[Change detection outputs]
○ ○ ○ ○ ○

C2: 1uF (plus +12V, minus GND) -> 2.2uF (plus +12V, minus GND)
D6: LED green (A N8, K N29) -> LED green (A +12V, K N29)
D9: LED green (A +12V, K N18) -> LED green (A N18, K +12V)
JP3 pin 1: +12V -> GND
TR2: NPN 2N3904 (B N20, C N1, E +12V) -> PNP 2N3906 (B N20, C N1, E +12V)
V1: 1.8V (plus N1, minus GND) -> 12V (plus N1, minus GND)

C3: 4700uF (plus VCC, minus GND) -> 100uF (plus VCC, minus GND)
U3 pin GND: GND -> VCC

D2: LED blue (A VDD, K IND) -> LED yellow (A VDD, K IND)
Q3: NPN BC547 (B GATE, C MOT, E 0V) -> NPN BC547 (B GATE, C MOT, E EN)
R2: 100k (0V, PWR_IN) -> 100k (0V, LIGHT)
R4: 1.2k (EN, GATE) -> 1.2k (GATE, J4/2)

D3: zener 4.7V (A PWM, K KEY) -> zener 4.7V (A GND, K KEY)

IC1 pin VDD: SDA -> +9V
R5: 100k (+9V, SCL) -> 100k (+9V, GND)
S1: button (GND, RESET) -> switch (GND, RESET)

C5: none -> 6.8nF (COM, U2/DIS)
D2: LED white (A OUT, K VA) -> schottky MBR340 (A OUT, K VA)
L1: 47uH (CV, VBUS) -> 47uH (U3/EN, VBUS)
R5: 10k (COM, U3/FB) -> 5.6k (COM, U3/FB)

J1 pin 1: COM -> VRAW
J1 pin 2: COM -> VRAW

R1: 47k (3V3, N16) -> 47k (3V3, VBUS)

○ ○ ○ ○ ○

▶ [YOUR GOAL]
Each line from the top of the entries above through the line containing "D3: zener 4.7V" must be transcribed exactly, and no other line may appear.

▶ [WORKED SOLUTION]
C2: 1uF (plus +12V, minus GND) -> 2.2uF (plus +12V, minus GND)
D6: LED green (A N8, K N29) -> LED green (A +12V, K N29)
D9: LED green (A +12V, K N18) -> LED green (A N18, K +12V)
JP3 pin 1: +12V -> GND
TR2: NPN 2N3904 (B N20, C N1, E +12V) -> PNP 2N3906 (B N20, C N1, E +12V)
V1: 1.8V (plus N1, minus GND) -> 12V (plus N1, minus GND)

C3: 4700uF (plus VCC, minus GND) -> 100uF (plus VCC, minus GND)
U3 pin GND: GND -> VCC

D2: LED blue (A VDD, K IND) -> LED yellow (A VDD, K IND)
Q3: NPN BC547 (B GATE, C MOT, E 0V) -> NPN BC547 (B GATE, C MOT, E EN)
R2: 100k (0V, PWR_IN) -> 100k (0V, LIGHT)
R4: 1.2k (EN, GATE) -> 1.2k (GATE, J4/2)

D3: zener 4.7V (A PWM, K KEY) -> zener 4.7V (A GND, K KEY)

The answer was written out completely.